• _What you are asked to do_
Copy out the lines below word for word, starting with the line that contains "Trace every road" and ending with the line that contains "1 (residential): [(511,4),(502,4),(481,36),(261,29),(184,117)]", both included.

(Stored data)
____

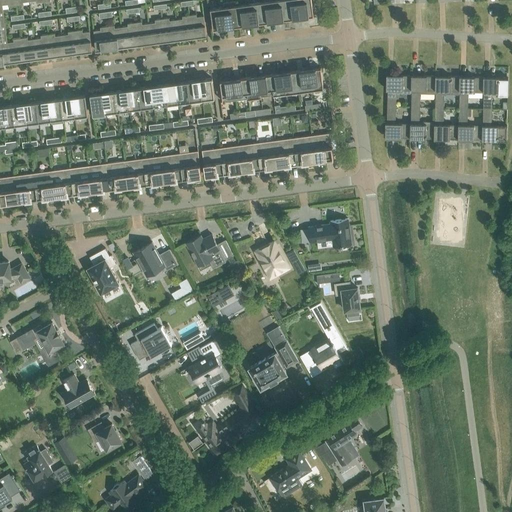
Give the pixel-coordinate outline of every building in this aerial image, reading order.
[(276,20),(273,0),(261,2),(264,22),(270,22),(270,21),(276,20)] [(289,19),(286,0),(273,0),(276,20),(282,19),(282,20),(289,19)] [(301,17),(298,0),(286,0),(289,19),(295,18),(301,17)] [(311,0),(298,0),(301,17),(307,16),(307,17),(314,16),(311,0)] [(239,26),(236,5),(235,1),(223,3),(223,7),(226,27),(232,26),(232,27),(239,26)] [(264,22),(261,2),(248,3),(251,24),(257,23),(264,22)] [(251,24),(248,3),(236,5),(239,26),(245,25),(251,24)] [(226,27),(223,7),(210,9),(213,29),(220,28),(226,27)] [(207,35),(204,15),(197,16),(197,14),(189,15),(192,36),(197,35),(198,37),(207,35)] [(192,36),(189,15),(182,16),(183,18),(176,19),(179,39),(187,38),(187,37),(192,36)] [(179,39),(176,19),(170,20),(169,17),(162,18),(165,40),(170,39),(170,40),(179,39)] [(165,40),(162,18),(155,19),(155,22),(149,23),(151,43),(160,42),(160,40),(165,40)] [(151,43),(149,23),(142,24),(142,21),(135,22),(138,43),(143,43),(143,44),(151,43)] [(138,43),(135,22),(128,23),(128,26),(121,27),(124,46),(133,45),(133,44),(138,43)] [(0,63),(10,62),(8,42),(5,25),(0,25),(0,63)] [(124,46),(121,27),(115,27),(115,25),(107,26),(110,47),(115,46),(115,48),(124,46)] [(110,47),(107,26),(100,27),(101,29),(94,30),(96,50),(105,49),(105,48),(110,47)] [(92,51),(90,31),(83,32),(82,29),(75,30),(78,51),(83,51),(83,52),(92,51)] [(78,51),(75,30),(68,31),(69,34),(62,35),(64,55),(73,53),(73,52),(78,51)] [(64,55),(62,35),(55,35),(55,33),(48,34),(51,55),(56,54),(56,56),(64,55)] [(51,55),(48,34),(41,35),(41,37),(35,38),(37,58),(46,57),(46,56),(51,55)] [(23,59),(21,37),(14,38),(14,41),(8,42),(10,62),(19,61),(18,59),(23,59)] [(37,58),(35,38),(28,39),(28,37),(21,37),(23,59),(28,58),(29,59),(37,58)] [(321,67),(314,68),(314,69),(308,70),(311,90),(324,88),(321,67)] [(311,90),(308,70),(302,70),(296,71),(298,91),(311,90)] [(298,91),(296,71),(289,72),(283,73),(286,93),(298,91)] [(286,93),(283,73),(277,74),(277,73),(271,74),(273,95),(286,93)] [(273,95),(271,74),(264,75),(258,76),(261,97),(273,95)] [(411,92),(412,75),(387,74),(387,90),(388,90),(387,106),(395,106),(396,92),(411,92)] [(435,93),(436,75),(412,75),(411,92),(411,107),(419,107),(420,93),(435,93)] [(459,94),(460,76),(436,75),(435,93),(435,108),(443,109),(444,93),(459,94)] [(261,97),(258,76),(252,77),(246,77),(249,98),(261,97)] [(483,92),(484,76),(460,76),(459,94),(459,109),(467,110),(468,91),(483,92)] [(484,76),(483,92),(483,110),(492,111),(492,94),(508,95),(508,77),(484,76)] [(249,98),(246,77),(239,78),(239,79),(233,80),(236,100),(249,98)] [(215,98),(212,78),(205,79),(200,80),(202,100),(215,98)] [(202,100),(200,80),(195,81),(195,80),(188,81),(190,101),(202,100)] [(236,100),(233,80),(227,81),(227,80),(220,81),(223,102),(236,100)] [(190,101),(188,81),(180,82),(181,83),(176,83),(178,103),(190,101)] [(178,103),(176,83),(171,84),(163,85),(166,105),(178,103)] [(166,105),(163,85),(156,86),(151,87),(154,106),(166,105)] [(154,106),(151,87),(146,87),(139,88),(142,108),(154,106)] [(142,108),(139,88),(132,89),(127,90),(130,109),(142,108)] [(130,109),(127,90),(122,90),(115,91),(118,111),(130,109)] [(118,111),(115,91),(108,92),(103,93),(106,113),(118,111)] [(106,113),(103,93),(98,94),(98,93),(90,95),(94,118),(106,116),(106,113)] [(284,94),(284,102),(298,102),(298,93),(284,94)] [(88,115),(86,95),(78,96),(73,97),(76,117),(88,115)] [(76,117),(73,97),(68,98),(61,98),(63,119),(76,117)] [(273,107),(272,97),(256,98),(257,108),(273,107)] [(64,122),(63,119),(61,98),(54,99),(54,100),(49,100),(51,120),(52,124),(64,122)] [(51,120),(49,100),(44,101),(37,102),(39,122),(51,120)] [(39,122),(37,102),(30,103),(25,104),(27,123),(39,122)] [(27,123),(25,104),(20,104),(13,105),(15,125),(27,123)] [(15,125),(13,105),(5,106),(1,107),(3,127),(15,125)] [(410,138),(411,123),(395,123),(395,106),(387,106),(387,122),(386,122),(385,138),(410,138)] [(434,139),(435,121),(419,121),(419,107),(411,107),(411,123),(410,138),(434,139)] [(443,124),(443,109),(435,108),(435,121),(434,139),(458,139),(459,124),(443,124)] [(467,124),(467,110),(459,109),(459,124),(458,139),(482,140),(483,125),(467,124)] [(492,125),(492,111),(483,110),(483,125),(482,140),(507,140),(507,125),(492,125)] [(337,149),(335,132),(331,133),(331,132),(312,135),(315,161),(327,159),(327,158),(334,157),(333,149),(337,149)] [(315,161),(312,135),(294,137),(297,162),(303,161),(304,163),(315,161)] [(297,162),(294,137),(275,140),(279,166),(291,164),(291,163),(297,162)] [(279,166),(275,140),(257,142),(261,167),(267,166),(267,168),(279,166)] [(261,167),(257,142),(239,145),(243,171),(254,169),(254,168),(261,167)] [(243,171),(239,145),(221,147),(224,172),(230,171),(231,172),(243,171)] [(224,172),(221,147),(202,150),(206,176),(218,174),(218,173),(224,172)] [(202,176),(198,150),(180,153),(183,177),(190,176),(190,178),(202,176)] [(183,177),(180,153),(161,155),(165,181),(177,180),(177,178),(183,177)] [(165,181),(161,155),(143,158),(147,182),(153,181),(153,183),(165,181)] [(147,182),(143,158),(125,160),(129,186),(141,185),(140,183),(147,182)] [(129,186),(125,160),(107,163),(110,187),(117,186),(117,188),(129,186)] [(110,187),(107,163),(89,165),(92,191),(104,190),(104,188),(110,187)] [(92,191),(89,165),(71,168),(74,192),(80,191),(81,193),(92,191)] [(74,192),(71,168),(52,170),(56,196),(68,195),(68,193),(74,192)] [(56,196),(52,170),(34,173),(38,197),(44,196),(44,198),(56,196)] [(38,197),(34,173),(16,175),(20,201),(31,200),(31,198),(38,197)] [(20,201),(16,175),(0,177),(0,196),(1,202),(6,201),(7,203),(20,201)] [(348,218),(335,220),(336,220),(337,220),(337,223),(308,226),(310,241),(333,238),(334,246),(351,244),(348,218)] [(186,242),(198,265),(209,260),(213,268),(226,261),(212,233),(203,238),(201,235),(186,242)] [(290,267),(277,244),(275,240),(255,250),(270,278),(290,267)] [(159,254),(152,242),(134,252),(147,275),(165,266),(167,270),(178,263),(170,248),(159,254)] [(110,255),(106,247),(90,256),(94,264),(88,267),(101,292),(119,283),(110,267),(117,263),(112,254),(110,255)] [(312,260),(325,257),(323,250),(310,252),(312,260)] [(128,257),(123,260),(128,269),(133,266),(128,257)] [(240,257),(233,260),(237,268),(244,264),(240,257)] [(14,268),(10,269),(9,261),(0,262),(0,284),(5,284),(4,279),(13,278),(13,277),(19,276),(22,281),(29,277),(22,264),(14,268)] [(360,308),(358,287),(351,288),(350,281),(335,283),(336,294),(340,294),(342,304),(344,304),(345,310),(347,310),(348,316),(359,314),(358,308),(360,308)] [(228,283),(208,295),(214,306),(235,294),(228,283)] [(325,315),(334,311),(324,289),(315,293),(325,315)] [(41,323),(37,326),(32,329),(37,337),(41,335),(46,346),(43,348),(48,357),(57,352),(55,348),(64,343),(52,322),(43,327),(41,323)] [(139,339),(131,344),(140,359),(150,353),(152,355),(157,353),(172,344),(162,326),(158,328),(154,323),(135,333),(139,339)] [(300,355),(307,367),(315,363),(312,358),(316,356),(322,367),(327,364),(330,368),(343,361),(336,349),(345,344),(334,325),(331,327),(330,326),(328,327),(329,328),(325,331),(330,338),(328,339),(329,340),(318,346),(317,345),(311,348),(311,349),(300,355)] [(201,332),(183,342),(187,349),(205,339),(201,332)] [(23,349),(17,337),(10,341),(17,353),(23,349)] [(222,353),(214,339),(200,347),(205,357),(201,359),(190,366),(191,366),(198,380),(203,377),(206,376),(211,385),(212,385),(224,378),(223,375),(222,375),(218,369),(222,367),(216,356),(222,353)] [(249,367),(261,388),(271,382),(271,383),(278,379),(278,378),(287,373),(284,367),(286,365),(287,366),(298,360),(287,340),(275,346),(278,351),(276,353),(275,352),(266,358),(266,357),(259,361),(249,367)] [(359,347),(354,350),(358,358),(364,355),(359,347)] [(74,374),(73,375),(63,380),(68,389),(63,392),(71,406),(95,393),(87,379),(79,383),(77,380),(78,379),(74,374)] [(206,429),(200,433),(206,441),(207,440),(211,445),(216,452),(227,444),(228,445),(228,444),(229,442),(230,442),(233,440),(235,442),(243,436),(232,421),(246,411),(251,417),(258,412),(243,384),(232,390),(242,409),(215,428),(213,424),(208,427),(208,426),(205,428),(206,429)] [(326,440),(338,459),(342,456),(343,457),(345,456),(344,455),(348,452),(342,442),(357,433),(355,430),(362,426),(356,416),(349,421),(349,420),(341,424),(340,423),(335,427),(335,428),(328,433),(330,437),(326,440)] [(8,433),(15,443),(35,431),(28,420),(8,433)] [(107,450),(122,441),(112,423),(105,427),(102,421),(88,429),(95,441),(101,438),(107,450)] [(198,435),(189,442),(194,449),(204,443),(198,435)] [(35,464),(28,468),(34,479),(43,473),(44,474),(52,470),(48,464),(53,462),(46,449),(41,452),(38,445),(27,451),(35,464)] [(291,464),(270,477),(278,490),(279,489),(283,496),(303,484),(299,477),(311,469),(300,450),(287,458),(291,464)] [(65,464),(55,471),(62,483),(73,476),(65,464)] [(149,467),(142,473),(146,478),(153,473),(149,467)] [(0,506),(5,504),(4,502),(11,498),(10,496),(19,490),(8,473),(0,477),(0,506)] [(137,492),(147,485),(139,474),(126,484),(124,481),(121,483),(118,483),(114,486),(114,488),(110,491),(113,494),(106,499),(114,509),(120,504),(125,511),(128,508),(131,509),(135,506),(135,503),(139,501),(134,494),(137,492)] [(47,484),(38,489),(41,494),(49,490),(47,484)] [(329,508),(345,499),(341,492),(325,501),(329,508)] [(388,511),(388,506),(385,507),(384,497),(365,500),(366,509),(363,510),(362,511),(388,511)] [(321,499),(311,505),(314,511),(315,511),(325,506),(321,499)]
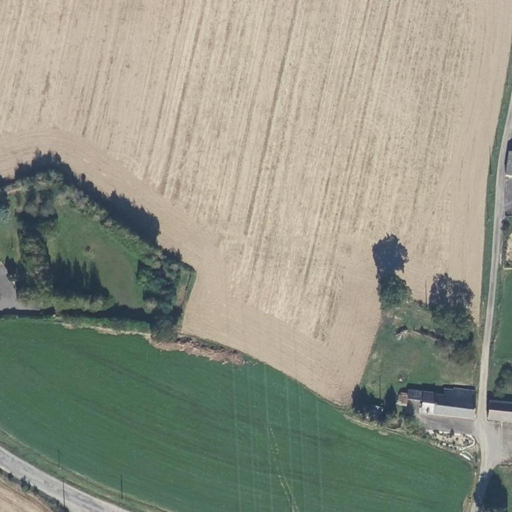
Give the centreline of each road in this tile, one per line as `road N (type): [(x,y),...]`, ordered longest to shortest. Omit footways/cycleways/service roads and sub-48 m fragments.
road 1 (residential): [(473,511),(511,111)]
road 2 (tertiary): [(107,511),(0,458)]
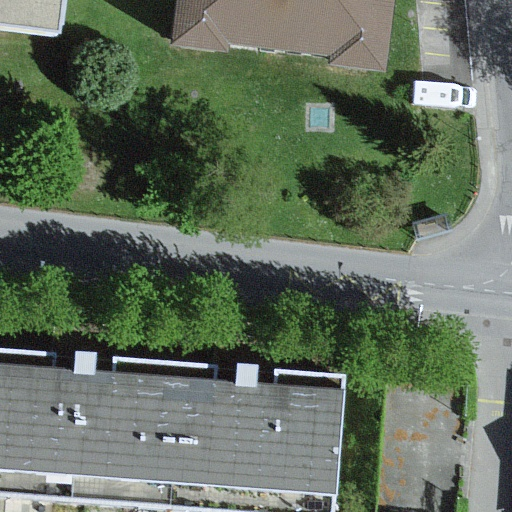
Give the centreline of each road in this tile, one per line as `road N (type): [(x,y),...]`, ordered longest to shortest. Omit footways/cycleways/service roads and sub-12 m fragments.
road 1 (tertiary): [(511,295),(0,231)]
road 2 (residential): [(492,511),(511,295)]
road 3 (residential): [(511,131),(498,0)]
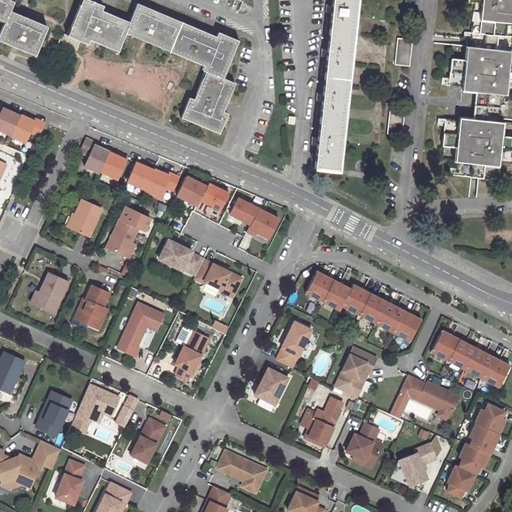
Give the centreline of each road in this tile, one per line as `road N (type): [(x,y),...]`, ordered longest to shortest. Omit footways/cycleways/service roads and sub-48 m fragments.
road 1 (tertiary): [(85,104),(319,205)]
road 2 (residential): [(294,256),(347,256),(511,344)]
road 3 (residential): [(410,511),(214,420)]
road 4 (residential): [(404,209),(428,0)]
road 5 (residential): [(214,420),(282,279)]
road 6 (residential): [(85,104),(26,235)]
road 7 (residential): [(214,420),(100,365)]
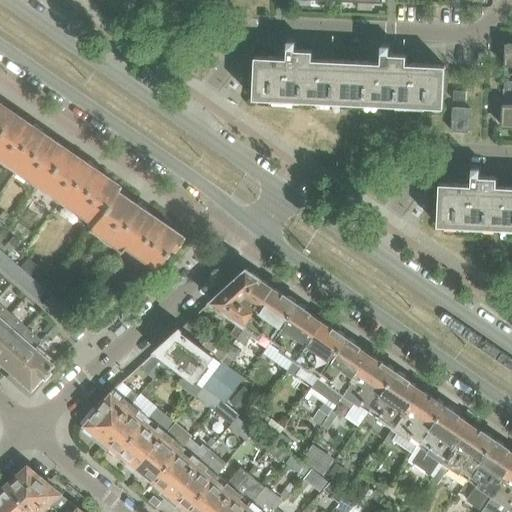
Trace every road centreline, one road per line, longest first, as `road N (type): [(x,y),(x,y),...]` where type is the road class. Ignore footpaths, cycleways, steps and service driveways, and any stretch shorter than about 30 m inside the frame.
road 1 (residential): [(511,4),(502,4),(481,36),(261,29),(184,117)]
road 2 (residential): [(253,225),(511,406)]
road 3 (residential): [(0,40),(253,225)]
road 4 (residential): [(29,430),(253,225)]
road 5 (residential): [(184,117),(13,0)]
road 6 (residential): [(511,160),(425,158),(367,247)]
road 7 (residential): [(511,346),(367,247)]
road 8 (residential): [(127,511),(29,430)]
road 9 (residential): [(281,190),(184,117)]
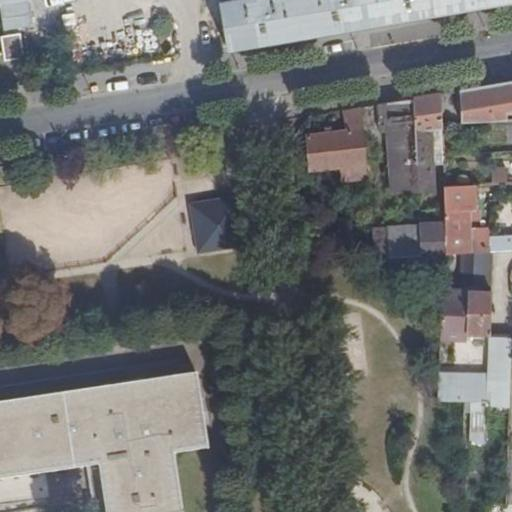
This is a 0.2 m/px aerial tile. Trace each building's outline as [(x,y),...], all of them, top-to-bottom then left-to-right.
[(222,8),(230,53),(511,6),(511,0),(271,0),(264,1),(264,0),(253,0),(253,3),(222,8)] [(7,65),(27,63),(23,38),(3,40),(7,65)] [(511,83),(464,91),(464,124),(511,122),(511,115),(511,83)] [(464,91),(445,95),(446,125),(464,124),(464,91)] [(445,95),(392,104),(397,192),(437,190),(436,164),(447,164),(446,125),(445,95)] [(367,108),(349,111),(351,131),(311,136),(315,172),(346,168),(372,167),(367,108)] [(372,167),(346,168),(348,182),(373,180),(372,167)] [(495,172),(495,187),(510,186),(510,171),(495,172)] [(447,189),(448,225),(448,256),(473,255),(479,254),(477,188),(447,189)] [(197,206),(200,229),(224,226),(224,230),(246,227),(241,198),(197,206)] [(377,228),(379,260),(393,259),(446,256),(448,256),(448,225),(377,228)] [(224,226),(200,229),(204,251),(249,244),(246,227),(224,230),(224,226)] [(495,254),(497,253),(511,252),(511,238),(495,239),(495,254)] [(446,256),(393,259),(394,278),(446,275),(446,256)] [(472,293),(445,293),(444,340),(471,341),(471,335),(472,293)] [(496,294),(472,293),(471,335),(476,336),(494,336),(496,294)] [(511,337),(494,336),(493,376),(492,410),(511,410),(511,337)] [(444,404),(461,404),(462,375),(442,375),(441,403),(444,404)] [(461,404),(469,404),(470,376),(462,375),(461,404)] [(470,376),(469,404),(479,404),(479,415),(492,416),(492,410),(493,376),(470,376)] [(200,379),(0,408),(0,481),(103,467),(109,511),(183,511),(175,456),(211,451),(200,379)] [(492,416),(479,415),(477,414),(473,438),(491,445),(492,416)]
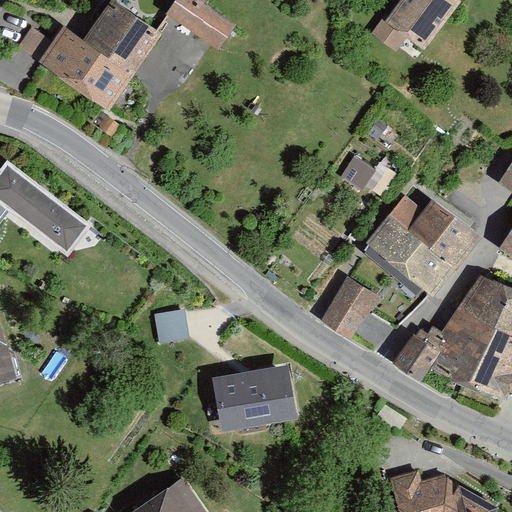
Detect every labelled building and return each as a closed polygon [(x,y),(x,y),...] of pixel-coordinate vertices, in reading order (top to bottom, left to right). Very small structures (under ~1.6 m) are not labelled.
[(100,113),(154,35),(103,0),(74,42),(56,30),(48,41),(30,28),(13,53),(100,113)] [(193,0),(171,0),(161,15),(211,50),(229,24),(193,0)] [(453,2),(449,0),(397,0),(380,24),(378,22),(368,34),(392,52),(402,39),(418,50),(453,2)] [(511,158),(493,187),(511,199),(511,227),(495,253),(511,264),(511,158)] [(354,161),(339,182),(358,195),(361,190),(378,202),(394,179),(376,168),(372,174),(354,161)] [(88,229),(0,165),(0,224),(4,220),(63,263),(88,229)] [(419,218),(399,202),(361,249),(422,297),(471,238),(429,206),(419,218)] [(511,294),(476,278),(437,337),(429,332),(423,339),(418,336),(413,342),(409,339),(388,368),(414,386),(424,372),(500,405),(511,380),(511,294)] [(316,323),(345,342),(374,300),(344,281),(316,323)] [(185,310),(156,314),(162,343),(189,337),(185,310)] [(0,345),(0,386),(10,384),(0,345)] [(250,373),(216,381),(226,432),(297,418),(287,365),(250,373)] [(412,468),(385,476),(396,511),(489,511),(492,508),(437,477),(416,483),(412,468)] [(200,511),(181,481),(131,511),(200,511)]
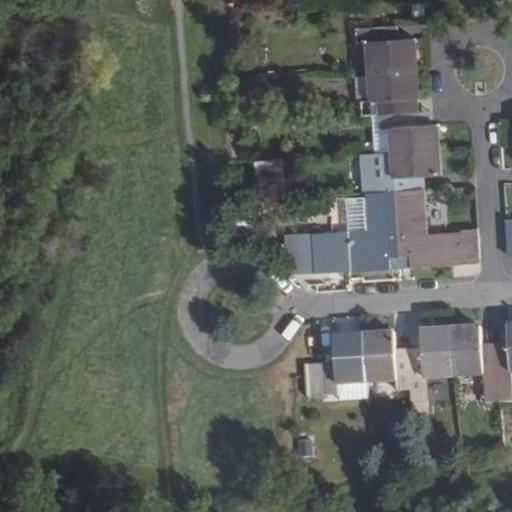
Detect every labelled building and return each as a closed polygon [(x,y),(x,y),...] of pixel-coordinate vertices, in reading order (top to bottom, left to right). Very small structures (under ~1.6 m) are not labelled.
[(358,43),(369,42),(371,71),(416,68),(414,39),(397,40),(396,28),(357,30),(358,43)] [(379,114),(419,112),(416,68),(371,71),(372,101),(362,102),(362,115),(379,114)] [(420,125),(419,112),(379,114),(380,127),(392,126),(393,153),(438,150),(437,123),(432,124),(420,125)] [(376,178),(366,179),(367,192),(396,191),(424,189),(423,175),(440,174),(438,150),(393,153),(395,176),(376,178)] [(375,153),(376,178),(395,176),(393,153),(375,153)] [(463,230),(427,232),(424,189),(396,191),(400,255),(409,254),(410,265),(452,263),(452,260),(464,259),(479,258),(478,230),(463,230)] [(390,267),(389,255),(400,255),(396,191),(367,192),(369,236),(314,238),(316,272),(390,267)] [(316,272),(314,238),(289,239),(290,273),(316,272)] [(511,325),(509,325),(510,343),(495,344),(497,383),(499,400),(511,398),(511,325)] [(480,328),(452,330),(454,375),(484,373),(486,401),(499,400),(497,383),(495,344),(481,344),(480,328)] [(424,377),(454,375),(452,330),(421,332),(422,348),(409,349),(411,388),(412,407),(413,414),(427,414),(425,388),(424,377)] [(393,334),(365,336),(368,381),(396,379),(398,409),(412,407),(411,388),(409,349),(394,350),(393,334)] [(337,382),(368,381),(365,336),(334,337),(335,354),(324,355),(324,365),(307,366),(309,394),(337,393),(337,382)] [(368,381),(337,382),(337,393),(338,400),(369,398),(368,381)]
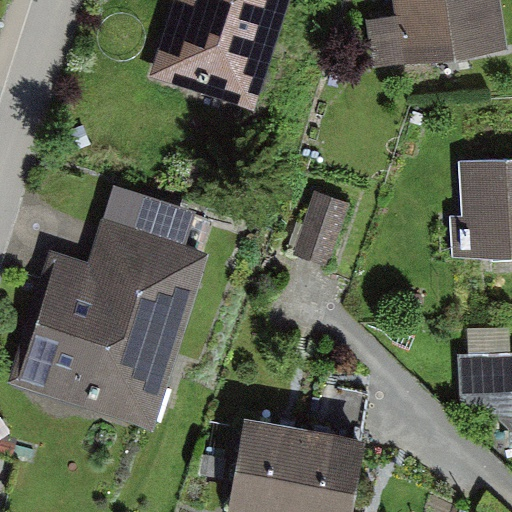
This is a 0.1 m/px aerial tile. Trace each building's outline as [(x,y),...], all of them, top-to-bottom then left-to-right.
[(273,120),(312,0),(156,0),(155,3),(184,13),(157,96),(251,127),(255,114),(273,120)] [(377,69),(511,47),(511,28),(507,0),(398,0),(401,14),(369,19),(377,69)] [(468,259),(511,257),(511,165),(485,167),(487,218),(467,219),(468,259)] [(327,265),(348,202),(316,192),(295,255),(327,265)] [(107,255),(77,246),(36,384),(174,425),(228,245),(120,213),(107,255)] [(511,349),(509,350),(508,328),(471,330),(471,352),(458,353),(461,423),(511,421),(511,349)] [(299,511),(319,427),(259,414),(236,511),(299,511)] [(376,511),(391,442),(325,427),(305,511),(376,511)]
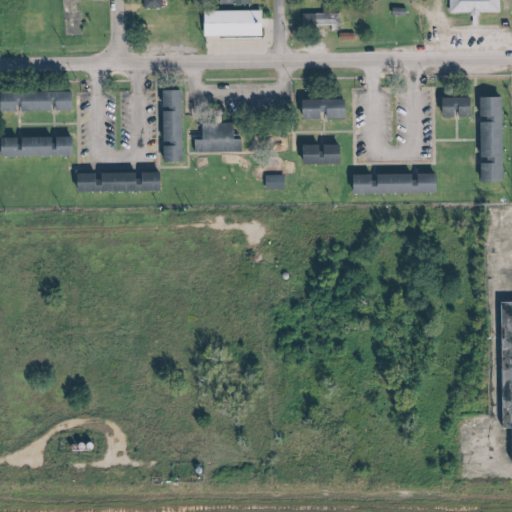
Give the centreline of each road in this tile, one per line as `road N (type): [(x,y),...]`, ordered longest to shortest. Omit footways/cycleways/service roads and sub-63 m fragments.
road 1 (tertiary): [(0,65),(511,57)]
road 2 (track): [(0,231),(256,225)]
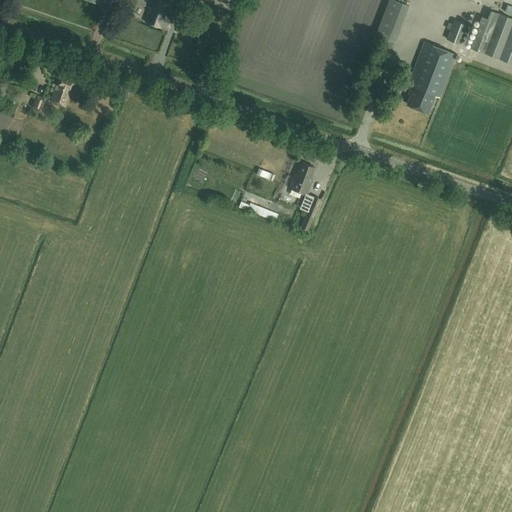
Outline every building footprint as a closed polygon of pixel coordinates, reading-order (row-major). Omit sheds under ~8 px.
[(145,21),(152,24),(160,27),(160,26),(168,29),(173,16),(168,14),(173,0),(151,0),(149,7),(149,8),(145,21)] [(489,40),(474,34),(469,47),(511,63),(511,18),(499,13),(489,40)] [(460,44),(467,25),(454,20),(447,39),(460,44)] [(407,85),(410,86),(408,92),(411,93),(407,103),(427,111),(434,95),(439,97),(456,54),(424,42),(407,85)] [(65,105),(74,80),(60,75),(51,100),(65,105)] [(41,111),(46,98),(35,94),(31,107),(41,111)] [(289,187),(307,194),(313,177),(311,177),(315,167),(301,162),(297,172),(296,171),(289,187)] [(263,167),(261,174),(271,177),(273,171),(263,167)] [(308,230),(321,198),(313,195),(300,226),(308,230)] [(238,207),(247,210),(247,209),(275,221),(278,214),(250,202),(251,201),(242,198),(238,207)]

____

• _Response to this exercise_
Trace every road centreline, one road per line, longest first, as `road N (type): [(x,y),(x,y),...]` where type is the road class. Ignore footpaths, cycleways, steps and service driveways, and any stretch shorter than about 30 m inside the frame.
road 1 (residential): [(511,4),(502,4),(481,36),(261,29),(184,117)]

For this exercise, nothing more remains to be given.